Extracted data entries
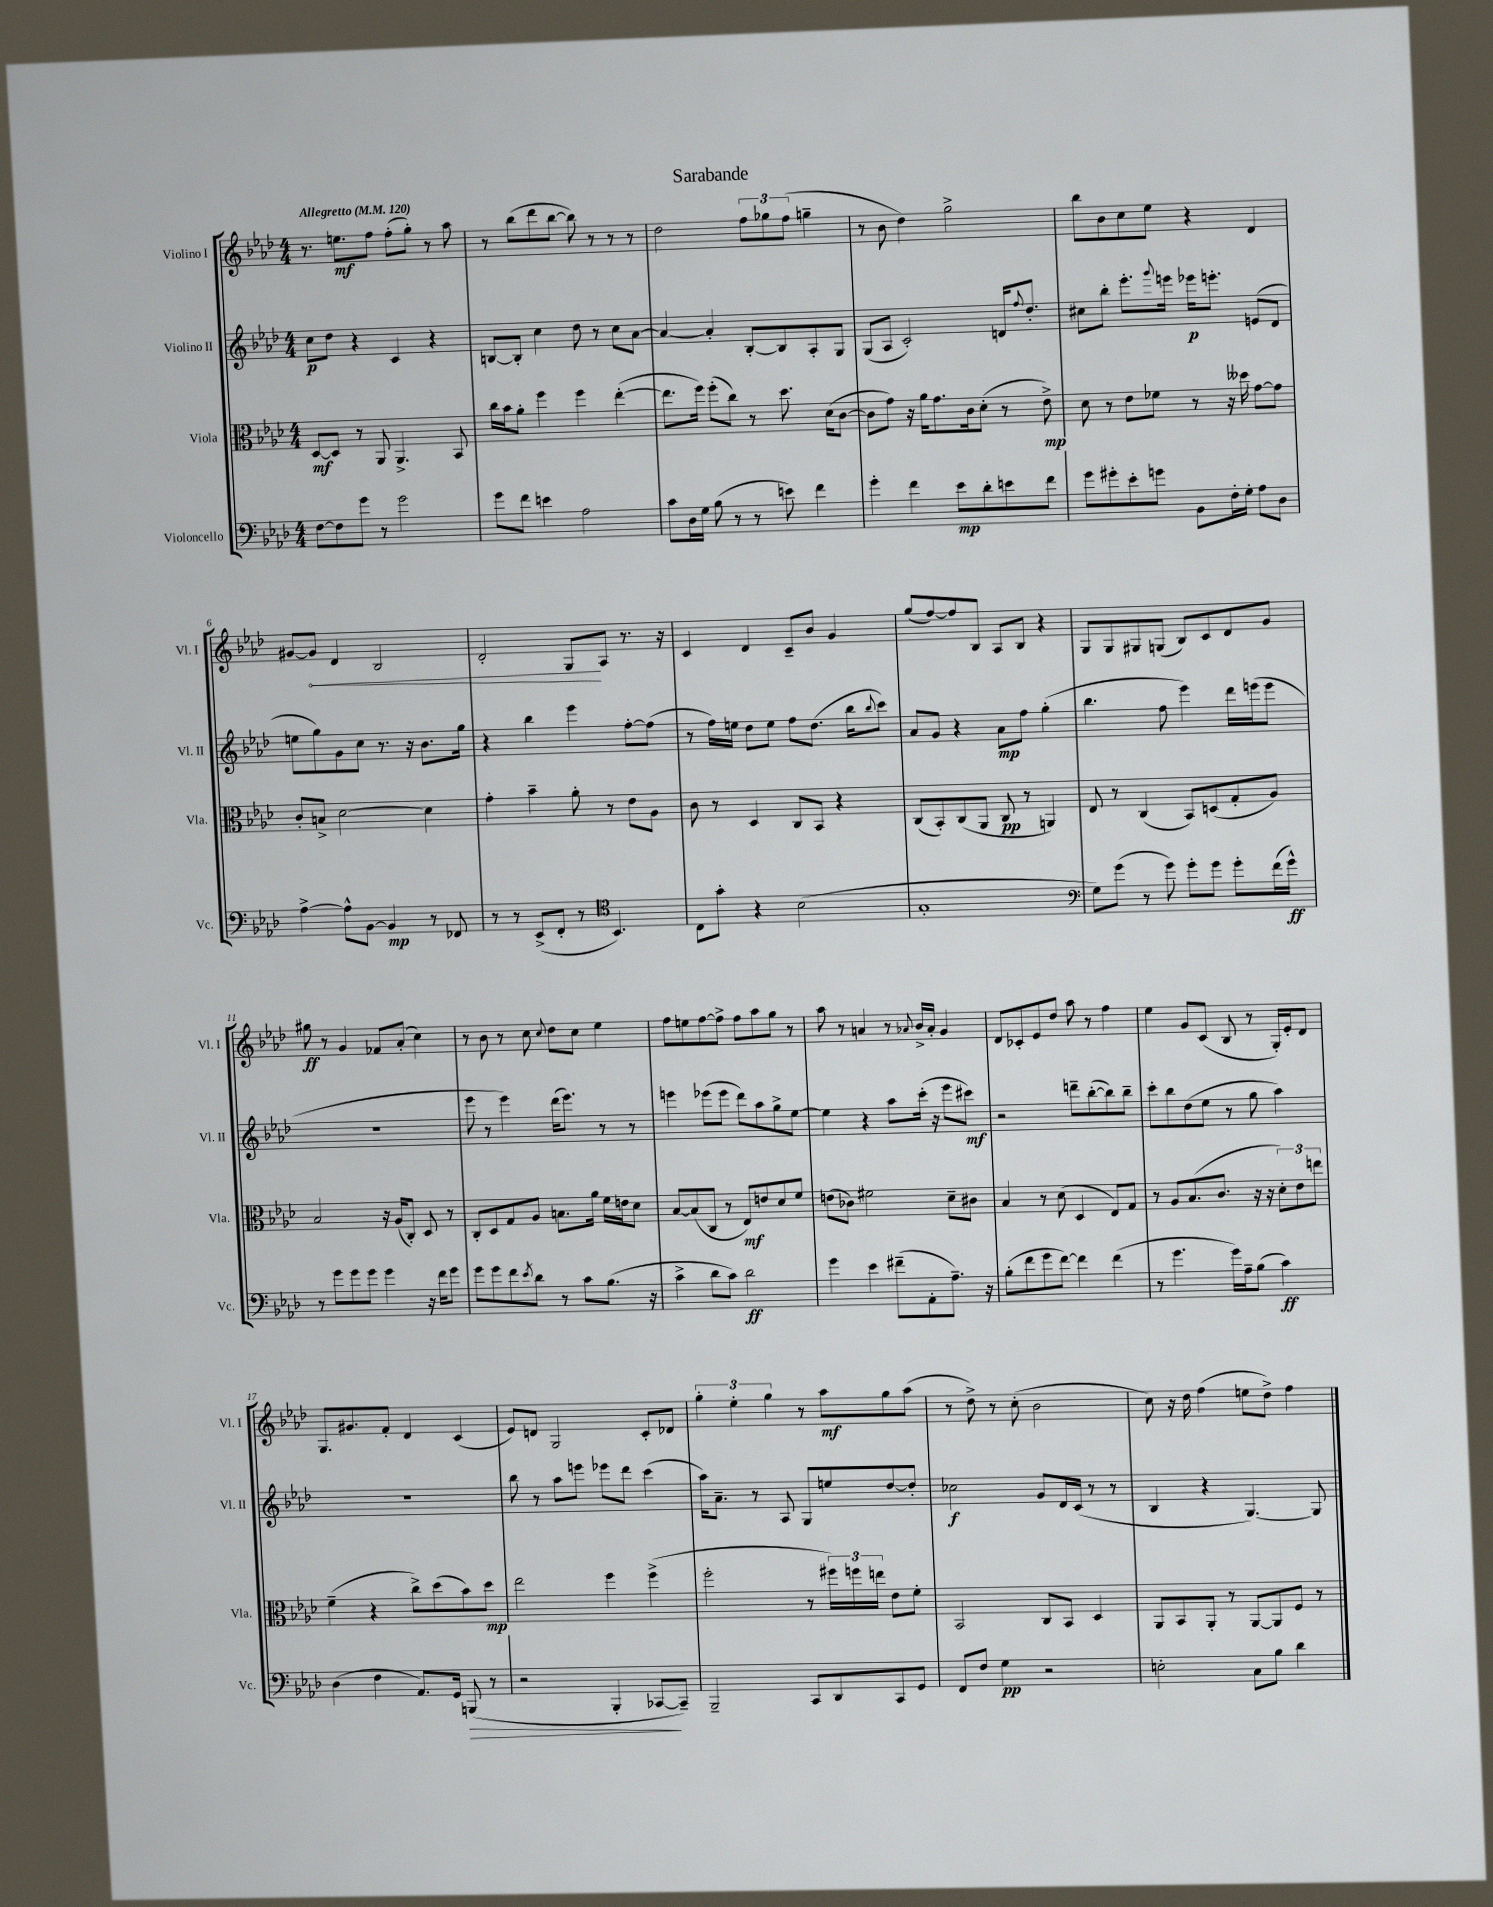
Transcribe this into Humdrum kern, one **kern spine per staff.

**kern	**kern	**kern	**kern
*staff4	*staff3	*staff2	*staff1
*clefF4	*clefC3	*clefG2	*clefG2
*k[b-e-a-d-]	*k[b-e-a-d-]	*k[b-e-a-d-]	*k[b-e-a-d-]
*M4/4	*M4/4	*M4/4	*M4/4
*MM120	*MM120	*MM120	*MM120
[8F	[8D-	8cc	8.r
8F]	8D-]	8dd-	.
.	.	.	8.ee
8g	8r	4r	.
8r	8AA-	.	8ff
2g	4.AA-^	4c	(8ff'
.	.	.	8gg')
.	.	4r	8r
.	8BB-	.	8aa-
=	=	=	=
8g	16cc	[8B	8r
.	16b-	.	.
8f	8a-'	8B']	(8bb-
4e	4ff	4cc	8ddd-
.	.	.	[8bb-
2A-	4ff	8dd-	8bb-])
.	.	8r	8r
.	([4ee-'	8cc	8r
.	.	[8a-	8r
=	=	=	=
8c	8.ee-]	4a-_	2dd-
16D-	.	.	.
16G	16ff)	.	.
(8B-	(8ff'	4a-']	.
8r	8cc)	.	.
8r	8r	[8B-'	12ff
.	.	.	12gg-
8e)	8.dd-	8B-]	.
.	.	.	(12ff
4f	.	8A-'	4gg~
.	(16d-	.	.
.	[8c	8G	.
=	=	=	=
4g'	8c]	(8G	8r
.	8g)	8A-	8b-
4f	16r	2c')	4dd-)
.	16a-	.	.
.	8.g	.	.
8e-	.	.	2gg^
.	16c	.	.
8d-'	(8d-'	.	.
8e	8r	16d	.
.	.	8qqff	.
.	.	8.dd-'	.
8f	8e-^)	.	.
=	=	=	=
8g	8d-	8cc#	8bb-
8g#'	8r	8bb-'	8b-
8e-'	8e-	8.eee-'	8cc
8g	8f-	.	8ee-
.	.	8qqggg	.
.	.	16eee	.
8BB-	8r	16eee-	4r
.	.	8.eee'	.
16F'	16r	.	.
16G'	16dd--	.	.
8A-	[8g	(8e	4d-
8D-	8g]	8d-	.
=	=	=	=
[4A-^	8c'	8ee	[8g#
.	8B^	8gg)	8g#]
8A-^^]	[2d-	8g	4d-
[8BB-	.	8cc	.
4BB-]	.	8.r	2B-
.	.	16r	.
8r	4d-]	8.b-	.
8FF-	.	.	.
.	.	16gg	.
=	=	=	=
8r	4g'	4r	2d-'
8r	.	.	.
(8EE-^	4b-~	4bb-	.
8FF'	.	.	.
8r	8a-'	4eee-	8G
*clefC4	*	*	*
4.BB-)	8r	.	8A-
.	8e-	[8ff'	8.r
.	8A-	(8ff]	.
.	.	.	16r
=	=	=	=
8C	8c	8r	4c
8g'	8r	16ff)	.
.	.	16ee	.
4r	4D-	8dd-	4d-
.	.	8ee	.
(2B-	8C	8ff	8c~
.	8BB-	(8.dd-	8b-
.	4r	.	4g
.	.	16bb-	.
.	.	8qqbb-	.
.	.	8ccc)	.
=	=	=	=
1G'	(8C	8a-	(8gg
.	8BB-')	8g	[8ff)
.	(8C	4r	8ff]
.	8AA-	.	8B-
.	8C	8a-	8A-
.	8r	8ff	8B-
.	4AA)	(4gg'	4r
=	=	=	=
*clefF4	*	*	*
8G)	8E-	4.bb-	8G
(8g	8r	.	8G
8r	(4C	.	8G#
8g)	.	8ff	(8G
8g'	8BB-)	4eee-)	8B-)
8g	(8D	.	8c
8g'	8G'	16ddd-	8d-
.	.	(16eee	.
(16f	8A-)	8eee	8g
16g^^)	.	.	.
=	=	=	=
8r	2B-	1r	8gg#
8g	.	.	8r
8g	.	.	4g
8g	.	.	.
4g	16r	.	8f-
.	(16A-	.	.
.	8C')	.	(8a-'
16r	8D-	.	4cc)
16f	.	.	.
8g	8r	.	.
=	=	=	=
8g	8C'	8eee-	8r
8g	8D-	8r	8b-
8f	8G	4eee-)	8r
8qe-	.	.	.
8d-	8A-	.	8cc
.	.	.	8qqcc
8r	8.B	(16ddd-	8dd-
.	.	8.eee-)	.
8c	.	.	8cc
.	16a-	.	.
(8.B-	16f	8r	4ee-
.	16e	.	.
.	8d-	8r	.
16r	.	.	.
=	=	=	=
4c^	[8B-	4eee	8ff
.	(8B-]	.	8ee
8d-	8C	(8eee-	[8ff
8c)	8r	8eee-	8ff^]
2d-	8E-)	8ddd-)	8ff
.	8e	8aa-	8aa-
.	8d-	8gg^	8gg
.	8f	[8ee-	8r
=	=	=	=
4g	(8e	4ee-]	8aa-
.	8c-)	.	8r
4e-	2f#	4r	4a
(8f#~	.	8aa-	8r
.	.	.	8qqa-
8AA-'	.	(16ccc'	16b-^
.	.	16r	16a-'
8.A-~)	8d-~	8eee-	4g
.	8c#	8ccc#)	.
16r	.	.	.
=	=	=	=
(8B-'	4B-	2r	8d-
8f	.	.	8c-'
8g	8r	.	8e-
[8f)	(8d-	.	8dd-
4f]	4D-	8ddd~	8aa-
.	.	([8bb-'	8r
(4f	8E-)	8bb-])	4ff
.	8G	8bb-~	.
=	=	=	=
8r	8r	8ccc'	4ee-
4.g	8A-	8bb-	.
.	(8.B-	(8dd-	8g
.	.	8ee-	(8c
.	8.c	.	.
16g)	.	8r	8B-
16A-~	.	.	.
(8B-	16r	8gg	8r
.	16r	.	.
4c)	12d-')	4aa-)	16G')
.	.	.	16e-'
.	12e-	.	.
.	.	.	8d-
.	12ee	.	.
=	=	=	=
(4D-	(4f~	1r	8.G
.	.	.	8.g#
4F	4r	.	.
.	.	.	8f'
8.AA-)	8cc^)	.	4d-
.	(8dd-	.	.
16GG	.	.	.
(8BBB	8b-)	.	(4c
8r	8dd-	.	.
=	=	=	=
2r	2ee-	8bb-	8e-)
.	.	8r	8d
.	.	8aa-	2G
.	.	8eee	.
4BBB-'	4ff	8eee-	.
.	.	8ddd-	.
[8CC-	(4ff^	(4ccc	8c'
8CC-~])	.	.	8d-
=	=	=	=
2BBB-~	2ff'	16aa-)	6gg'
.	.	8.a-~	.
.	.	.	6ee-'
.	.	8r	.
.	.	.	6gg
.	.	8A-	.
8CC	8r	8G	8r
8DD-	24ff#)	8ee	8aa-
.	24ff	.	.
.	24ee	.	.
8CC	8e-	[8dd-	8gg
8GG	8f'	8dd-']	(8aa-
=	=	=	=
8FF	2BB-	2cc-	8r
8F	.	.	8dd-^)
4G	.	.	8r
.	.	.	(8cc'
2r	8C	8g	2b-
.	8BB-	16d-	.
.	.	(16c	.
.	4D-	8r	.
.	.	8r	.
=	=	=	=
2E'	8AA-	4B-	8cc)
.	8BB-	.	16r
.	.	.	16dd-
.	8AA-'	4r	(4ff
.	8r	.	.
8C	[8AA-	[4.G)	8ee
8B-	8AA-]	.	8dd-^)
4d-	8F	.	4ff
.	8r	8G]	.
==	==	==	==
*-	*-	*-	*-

Exercise ->
Copy each line of the items above that contains the string "kern". Case counts.

The solution ->
Transcribe this into Humdrum kern, one **kern spine per staff.
**kern	**kern	**kern	**kern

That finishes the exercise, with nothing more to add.